PROBLEM REQUIREMENTS
Count the lines in the items below that contain the string "acciaccatura", and reply with only that number.

===== RAW RECORDS =====

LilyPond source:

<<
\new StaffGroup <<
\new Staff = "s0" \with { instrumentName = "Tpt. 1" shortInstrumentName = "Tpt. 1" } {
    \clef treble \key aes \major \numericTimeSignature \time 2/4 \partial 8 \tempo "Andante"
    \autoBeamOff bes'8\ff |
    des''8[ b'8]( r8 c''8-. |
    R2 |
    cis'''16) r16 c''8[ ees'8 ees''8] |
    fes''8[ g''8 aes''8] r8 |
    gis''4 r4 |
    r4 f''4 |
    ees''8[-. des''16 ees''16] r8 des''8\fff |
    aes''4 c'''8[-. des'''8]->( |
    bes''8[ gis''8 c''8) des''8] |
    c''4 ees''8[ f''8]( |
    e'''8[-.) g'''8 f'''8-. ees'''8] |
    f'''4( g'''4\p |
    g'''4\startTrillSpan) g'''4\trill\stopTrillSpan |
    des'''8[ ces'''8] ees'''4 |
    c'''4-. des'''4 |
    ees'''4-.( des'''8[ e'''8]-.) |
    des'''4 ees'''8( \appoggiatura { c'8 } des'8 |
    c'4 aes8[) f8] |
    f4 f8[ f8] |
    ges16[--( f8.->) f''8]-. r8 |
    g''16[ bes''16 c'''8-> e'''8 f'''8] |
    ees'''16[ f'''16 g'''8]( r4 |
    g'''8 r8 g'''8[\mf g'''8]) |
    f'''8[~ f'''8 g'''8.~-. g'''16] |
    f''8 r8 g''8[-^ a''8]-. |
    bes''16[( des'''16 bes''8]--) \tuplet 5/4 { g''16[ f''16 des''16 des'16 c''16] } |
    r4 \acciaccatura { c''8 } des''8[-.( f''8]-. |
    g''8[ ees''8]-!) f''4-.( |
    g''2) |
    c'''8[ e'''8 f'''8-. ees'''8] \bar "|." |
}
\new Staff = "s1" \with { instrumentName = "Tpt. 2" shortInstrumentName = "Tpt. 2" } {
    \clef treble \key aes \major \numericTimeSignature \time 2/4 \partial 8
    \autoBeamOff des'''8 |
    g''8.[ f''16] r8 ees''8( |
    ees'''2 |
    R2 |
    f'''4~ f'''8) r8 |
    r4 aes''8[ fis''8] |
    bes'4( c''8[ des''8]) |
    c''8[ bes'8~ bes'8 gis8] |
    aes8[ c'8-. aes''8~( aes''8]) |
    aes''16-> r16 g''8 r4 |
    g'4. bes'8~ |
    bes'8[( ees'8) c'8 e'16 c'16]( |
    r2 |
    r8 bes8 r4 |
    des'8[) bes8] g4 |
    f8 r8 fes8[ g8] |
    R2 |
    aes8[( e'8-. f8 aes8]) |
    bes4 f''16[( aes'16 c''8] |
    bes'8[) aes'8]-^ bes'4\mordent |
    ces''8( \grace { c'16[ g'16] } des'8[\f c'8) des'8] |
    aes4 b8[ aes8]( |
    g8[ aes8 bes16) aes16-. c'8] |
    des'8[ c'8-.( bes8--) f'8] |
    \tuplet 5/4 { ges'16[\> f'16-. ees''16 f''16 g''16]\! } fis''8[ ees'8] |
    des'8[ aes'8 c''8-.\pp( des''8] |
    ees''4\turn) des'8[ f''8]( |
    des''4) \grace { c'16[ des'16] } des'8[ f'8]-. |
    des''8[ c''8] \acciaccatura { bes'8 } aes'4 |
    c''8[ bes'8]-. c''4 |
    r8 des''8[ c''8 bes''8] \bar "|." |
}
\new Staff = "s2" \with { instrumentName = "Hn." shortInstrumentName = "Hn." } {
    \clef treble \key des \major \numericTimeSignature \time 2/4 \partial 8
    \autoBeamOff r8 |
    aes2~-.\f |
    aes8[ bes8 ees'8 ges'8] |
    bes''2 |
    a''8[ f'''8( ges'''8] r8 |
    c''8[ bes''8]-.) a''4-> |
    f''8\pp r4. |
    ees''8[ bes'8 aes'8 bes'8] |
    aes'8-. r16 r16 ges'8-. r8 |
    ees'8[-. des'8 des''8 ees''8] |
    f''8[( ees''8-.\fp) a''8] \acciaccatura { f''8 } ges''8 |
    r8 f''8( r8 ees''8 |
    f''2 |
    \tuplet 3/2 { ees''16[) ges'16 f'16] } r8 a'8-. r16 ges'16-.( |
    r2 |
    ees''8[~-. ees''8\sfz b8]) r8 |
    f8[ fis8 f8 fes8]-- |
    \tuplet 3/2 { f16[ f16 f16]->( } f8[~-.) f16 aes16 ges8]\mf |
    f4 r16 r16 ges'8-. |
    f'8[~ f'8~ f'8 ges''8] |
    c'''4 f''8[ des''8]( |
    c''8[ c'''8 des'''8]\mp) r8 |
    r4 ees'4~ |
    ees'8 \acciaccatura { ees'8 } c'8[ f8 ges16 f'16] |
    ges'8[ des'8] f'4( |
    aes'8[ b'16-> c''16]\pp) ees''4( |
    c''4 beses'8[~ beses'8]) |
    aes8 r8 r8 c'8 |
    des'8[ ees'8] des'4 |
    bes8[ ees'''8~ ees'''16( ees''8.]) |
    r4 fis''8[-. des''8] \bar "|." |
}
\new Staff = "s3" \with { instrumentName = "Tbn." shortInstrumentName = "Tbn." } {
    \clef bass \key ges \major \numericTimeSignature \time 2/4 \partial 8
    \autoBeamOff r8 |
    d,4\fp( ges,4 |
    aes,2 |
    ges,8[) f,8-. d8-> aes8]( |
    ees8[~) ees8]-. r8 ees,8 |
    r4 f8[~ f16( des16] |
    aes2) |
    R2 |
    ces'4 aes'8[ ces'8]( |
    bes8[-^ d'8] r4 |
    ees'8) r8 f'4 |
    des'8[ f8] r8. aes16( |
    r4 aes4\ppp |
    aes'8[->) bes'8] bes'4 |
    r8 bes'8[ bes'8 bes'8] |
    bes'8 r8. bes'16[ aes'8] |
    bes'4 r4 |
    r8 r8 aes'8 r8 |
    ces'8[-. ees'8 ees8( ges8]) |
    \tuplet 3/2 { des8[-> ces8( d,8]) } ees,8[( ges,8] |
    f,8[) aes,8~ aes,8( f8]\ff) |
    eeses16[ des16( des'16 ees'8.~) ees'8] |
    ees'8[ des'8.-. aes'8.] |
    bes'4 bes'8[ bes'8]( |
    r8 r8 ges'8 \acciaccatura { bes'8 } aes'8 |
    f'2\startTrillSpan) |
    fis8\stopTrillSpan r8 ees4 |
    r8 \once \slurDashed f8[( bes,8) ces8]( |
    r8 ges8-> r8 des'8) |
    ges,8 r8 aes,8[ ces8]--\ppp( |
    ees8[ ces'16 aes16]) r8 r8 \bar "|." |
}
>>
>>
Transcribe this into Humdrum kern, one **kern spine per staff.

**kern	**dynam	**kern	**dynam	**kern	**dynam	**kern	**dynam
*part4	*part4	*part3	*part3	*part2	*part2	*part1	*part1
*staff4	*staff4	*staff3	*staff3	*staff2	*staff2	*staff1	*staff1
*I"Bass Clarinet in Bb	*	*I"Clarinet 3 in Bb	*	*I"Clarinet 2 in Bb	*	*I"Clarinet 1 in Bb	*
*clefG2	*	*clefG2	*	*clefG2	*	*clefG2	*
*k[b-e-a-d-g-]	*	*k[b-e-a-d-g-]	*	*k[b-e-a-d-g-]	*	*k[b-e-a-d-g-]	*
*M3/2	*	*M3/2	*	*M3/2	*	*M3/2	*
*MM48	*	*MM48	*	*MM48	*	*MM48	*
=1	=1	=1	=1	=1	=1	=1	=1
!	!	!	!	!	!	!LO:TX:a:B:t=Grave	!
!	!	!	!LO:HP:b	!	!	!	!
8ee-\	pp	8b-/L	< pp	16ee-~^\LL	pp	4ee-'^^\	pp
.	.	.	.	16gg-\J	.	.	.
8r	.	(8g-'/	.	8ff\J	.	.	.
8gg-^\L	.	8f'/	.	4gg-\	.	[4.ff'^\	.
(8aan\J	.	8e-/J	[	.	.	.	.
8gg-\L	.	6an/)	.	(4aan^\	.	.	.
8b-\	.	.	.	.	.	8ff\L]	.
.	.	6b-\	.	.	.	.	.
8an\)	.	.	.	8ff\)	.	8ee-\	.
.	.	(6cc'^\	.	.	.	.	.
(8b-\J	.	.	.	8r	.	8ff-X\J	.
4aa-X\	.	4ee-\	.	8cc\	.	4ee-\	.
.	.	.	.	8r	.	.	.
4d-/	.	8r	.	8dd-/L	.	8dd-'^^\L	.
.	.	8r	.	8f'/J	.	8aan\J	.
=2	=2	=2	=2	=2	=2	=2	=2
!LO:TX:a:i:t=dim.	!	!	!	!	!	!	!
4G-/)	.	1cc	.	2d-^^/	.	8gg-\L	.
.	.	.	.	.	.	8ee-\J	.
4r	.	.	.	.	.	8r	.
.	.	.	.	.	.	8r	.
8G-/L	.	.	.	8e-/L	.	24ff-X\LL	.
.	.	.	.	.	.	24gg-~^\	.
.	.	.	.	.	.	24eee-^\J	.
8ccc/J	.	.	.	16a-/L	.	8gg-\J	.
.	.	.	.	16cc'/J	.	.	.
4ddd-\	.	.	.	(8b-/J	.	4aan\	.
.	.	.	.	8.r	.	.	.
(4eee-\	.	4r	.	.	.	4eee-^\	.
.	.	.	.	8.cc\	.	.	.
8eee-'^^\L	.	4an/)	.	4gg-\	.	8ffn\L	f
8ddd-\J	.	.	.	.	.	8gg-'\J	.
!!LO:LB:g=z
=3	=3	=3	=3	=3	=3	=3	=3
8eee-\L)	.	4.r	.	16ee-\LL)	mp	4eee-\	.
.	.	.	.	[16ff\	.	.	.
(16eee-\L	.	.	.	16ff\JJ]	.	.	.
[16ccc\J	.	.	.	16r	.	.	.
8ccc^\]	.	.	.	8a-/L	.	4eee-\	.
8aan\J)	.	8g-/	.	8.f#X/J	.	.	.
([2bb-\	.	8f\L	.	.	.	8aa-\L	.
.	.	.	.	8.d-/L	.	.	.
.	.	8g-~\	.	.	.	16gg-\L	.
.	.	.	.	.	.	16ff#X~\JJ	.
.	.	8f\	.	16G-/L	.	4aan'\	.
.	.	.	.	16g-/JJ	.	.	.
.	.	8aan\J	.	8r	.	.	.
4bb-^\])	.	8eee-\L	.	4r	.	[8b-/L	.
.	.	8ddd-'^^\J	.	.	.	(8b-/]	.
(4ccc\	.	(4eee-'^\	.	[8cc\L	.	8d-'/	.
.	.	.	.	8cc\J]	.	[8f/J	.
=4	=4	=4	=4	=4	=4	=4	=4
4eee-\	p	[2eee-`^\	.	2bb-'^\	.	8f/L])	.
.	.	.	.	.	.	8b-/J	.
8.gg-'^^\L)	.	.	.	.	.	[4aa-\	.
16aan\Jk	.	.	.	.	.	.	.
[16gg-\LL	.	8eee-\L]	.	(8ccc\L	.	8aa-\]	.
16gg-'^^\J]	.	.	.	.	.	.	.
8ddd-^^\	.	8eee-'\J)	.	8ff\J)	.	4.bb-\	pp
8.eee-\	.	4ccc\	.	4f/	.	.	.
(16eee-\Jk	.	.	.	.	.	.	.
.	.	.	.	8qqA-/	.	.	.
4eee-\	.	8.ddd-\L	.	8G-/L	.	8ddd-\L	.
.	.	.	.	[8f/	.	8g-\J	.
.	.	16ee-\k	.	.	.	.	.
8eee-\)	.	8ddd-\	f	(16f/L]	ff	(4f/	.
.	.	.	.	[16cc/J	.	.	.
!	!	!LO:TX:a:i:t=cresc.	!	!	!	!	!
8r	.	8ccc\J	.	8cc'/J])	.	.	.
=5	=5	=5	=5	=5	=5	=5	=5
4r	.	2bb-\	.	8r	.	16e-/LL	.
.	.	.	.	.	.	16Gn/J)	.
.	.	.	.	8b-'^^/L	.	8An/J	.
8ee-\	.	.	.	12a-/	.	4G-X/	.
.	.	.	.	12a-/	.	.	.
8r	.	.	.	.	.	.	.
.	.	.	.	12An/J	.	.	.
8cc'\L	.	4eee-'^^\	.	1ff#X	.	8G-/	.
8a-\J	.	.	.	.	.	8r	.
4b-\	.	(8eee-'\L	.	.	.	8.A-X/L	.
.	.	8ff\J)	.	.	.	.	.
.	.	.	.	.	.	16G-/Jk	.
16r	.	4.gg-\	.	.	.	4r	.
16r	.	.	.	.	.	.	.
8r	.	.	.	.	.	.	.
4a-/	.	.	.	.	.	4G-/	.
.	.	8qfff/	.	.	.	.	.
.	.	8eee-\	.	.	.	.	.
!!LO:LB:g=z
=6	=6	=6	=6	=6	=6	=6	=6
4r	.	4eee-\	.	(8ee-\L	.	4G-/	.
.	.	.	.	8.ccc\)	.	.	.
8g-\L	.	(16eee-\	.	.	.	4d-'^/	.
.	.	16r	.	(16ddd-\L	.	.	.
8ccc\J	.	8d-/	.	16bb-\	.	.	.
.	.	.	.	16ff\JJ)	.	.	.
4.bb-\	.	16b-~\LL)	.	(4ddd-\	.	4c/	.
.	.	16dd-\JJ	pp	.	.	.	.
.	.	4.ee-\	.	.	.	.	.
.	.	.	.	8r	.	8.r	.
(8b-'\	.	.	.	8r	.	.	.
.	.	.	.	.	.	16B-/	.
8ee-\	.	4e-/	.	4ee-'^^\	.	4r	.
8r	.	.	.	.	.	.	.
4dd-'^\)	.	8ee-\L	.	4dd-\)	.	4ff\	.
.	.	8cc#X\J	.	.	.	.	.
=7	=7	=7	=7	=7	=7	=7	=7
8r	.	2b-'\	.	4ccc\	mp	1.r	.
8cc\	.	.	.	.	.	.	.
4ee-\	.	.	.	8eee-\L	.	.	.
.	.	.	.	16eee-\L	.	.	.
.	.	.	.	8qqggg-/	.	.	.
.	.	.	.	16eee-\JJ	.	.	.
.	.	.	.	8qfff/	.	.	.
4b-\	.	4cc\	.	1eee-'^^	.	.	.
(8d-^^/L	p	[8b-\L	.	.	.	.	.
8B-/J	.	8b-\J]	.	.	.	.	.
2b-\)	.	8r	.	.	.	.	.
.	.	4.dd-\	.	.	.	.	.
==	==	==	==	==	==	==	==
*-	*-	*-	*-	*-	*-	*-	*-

=====

SOLVED EXERCISE
5